** Opening GIVEN RECORDS block **

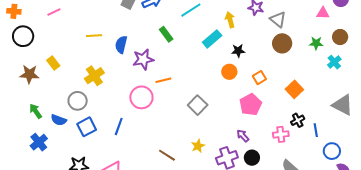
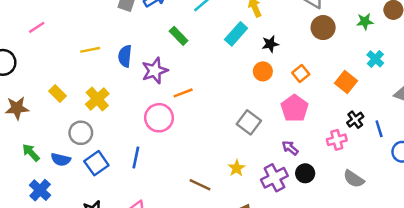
cyan cross: (334, 62) -> (375, 59), moved
yellow rectangle: (53, 63) -> (58, 93), moved
gray square: (198, 105) -> (249, 122), moved

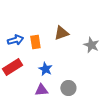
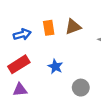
orange rectangle: (35, 42) -> (49, 28), moved
purple triangle: (41, 90) -> (20, 90), moved

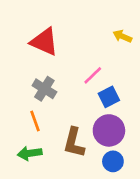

** Closing GIVEN RECORDS block **

◆ DIRECTIONS FOR THIS TASK
Transcribe exactly, and only, the lines from the one containing "yellow rectangle: (53, 63) -> (58, 93), moved" through the last line of the records above, both included; leave out the pictures.

◆ RESPONSE TO THE TASK
yellow rectangle: (53, 63) -> (58, 93), moved
gray square: (198, 105) -> (249, 122), moved

orange rectangle: (35, 42) -> (49, 28), moved
purple triangle: (41, 90) -> (20, 90), moved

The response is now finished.